#### TASK:
From the first line to the last, print the data exactly as written.

#### EXERCISE MATERIALS:
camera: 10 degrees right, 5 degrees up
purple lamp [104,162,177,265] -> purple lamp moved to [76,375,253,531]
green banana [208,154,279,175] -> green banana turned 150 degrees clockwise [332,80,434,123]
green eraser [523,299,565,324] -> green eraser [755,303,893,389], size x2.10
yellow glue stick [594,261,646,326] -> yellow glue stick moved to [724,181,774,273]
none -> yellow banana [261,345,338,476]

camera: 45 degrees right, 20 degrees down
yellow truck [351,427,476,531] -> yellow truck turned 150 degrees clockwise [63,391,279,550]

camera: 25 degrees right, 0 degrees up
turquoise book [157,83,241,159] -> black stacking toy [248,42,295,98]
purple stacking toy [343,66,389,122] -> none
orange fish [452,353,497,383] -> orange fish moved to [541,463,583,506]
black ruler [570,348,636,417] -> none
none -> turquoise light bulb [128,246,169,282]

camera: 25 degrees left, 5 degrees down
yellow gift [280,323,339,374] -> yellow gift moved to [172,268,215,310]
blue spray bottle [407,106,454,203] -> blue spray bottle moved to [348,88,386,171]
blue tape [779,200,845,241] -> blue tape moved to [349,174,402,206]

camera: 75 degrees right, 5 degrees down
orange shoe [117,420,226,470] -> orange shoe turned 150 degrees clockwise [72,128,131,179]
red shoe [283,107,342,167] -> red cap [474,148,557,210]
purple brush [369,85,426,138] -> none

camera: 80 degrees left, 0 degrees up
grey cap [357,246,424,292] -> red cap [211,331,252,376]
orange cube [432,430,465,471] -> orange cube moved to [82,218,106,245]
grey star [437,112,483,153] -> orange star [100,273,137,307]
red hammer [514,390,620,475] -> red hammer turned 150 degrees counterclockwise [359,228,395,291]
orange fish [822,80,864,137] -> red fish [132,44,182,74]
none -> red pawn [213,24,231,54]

#### SOLVED EXERCISE:
camera: 10 degrees right, 5 degrees up
purple lamp [104,162,177,265] -> purple lamp moved to [76,375,253,531]
green banana [208,154,279,175] -> green banana turned 150 degrees clockwise [332,80,434,123]
green eraser [523,299,565,324] -> green eraser [755,303,893,389], size x2.10
yellow glue stick [594,261,646,326] -> yellow glue stick moved to [724,181,774,273]
none -> yellow banana [261,345,338,476]

camera: 45 degrees right, 20 degrees down
yellow truck [351,427,476,531] -> yellow truck turned 150 degrees clockwise [63,391,279,550]

camera: 25 degrees right, 0 degrees up
turquoise book [157,83,241,159] -> black stacking toy [248,42,295,98]
purple stacking toy [343,66,389,122] -> none
orange fish [452,353,497,383] -> orange fish moved to [541,463,583,506]
black ruler [570,348,636,417] -> none
none -> turquoise light bulb [128,246,169,282]

camera: 25 degrees left, 5 degrees down
yellow gift [280,323,339,374] -> yellow gift moved to [172,268,215,310]
blue spray bottle [407,106,454,203] -> blue spray bottle moved to [348,88,386,171]
blue tape [779,200,845,241] -> blue tape moved to [349,174,402,206]

camera: 75 degrees right, 5 degrees down
orange shoe [117,420,226,470] -> orange shoe turned 150 degrees clockwise [72,128,131,179]
red shoe [283,107,342,167] -> red cap [474,148,557,210]
purple brush [369,85,426,138] -> none

camera: 80 degrees left, 0 degrees up
grey cap [357,246,424,292] -> red cap [211,331,252,376]
orange cube [432,430,465,471] -> orange cube moved to [82,218,106,245]
grey star [437,112,483,153] -> orange star [100,273,137,307]
red hammer [514,390,620,475] -> red hammer turned 150 degrees counterclockwise [359,228,395,291]
orange fish [822,80,864,137] -> red fish [132,44,182,74]
none -> red pawn [213,24,231,54]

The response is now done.